(Before-and-after change data)

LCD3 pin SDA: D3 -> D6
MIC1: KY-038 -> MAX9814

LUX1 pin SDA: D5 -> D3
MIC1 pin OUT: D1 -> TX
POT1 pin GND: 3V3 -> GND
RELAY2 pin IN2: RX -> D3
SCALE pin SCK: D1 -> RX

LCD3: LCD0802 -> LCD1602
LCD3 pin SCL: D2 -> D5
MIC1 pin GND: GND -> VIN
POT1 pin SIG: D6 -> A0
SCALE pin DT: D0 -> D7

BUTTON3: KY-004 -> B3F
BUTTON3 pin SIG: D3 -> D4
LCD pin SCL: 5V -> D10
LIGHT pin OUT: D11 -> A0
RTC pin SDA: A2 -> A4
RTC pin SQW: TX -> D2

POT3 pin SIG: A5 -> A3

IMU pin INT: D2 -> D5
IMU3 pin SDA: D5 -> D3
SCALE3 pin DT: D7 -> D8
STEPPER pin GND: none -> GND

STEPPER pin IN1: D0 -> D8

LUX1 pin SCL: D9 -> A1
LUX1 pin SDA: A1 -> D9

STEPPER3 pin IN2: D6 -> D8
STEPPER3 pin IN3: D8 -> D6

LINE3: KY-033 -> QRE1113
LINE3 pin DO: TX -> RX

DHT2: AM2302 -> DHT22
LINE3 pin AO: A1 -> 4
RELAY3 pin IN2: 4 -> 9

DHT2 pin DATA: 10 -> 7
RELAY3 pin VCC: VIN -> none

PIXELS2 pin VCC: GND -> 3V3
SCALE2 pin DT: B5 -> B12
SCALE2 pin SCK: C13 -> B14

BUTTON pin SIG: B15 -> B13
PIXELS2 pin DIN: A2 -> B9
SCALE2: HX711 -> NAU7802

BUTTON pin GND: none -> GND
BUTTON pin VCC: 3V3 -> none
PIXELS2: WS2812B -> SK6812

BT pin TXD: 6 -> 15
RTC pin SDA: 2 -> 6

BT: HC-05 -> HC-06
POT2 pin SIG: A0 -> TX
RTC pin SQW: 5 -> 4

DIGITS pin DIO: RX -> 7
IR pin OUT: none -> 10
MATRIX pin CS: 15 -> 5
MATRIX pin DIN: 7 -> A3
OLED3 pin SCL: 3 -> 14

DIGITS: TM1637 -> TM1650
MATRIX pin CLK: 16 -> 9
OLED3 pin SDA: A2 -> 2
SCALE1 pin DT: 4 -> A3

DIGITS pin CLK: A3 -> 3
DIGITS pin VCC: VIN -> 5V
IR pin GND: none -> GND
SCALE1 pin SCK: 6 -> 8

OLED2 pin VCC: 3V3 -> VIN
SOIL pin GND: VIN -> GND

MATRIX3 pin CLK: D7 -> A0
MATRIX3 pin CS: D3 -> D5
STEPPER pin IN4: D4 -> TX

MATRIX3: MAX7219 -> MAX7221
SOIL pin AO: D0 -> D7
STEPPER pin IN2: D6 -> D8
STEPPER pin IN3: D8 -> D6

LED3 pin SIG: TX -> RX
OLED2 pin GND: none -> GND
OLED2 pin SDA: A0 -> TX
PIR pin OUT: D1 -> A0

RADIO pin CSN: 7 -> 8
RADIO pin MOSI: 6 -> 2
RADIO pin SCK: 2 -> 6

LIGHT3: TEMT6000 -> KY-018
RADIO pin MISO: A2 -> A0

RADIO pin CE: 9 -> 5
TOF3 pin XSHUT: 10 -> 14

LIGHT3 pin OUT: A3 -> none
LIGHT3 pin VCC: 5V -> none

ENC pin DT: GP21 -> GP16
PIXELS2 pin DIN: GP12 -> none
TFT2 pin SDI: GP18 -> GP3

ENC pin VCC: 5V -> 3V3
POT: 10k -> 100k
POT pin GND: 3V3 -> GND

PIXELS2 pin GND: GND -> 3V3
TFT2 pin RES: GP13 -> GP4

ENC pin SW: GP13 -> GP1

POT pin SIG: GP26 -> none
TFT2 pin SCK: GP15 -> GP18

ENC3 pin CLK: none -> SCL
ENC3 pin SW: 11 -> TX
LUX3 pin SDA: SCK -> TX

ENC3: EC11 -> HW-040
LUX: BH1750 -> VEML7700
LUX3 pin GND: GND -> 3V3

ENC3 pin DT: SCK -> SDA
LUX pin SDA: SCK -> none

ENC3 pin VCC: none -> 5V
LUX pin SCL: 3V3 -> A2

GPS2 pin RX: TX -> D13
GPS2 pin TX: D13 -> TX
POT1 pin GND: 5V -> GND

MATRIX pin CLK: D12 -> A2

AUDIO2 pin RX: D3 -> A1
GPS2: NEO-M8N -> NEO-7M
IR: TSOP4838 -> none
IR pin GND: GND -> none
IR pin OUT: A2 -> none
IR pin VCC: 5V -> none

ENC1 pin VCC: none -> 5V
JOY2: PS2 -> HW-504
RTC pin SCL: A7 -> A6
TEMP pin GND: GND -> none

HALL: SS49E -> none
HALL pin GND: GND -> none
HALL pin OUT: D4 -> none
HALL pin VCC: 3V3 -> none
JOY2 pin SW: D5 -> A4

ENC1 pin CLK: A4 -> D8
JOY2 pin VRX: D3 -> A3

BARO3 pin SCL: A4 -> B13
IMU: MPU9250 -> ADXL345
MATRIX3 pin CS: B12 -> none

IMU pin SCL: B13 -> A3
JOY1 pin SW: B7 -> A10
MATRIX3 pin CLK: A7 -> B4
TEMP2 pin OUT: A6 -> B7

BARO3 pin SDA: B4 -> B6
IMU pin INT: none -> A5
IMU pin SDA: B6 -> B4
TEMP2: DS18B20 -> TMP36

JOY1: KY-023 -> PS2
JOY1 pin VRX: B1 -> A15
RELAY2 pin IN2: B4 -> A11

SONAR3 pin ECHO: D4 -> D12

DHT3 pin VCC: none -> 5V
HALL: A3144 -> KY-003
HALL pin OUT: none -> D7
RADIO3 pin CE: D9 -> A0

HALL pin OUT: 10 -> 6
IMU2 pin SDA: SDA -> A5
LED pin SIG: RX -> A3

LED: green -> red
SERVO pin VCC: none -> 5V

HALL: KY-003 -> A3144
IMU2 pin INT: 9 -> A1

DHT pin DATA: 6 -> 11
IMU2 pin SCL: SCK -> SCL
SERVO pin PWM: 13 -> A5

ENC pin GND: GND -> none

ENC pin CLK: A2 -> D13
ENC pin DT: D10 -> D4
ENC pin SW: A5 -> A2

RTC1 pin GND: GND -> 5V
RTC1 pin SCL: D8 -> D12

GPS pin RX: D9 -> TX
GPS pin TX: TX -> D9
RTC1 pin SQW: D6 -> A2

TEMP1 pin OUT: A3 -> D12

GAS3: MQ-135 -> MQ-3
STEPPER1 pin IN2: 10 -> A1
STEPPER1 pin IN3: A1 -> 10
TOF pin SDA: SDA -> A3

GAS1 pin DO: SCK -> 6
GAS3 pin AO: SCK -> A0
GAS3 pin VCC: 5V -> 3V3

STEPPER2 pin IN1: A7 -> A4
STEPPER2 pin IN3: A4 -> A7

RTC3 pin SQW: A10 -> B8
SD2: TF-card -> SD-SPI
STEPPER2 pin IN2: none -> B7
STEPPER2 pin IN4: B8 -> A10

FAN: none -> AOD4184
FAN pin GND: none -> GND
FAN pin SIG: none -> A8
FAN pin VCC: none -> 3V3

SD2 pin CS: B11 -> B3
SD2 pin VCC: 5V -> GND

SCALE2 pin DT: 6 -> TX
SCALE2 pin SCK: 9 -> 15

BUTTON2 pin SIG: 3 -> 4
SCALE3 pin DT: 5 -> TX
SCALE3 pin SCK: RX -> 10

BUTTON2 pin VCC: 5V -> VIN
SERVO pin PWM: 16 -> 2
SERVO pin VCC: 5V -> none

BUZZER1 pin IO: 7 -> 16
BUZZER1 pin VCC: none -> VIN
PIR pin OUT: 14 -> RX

| WHAT YOU WILL DO |
Begin with the first line of the records and finish with the line containing "STEPPER pin IN3: D8 -> D6". Reproduce those lines exactly, both ends included, and nothing else.

| ANSWER SPACE |
LCD3 pin SDA: D3 -> D6
MIC1: KY-038 -> MAX9814

LUX1 pin SDA: D5 -> D3
MIC1 pin OUT: D1 -> TX
POT1 pin GND: 3V3 -> GND
RELAY2 pin IN2: RX -> D3
SCALE pin SCK: D1 -> RX

LCD3: LCD0802 -> LCD1602
LCD3 pin SCL: D2 -> D5
MIC1 pin GND: GND -> VIN
POT1 pin SIG: D6 -> A0
SCALE pin DT: D0 -> D7

BUTTON3: KY-004 -> B3F
BUTTON3 pin SIG: D3 -> D4
LCD pin SCL: 5V -> D10
LIGHT pin OUT: D11 -> A0
RTC pin SDA: A2 -> A4
RTC pin SQW: TX -> D2

POT3 pin SIG: A5 -> A3

IMU pin INT: D2 -> D5
IMU3 pin SDA: D5 -> D3
SCALE3 pin DT: D7 -> D8
STEPPER pin GND: none -> GND

STEPPER pin IN1: D0 -> D8

LUX1 pin SCL: D9 -> A1
LUX1 pin SDA: A1 -> D9

STEPPER3 pin IN2: D6 -> D8
STEPPER3 pin IN3: D8 -> D6

LINE3: KY-033 -> QRE1113
LINE3 pin DO: TX -> RX

DHT2: AM2302 -> DHT22
LINE3 pin AO: A1 -> 4
RELAY3 pin IN2: 4 -> 9

DHT2 pin DATA: 10 -> 7
RELAY3 pin VCC: VIN -> none

PIXELS2 pin VCC: GND -> 3V3
SCALE2 pin DT: B5 -> B12
SCALE2 pin SCK: C13 -> B14

BUTTON pin SIG: B15 -> B13
PIXELS2 pin DIN: A2 -> B9
SCALE2: HX711 -> NAU7802

BUTTON pin GND: none -> GND
BUTTON pin VCC: 3V3 -> none
PIXELS2: WS2812B -> SK6812

BT pin TXD: 6 -> 15
RTC pin SDA: 2 -> 6

BT: HC-05 -> HC-06
POT2 pin SIG: A0 -> TX
RTC pin SQW: 5 -> 4

DIGITS pin DIO: RX -> 7
IR pin OUT: none -> 10
MATRIX pin CS: 15 -> 5
MATRIX pin DIN: 7 -> A3
OLED3 pin SCL: 3 -> 14

DIGITS: TM1637 -> TM1650
MATRIX pin CLK: 16 -> 9
OLED3 pin SDA: A2 -> 2
SCALE1 pin DT: 4 -> A3

DIGITS pin CLK: A3 -> 3
DIGITS pin VCC: VIN -> 5V
IR pin GND: none -> GND
SCALE1 pin SCK: 6 -> 8

OLED2 pin VCC: 3V3 -> VIN
SOIL pin GND: VIN -> GND

MATRIX3 pin CLK: D7 -> A0
MATRIX3 pin CS: D3 -> D5
STEPPER pin IN4: D4 -> TX

MATRIX3: MAX7219 -> MAX7221
SOIL pin AO: D0 -> D7
STEPPER pin IN2: D6 -> D8
STEPPER pin IN3: D8 -> D6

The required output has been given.